▶ _How to complete this task_
Your answer should consist only of the line with "C102: 470uF (plus" and the lines after it, reproduced exactly through the end of the entries below.

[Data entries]

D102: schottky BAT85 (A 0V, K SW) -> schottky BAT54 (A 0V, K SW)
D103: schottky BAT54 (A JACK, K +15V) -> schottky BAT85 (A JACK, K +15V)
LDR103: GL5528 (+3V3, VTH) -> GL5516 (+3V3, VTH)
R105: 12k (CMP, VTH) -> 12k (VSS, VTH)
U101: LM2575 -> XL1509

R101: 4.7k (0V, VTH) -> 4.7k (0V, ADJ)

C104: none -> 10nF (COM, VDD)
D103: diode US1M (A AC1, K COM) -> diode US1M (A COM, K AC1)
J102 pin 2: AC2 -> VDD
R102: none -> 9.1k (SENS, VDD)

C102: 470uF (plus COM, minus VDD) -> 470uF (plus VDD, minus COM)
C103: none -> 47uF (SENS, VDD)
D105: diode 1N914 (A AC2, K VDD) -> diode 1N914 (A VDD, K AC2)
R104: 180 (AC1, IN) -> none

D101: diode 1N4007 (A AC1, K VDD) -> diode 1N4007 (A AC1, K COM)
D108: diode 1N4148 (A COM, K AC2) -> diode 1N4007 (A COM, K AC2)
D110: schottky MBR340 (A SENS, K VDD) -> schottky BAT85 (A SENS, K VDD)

▶ _Result for this task_
C102: 470uF (plus COM, minus VDD) -> 470uF (plus VDD, minus COM)
C103: none -> 47uF (SENS, VDD)
D105: diode 1N914 (A AC2, K VDD) -> diode 1N914 (A VDD, K AC2)
R104: 180 (AC1, IN) -> none

D101: diode 1N4007 (A AC1, K VDD) -> diode 1N4007 (A AC1, K COM)
D108: diode 1N4148 (A COM, K AC2) -> diode 1N4007 (A COM, K AC2)
D110: schottky MBR340 (A SENS, K VDD) -> schottky BAT85 (A SENS, K VDD)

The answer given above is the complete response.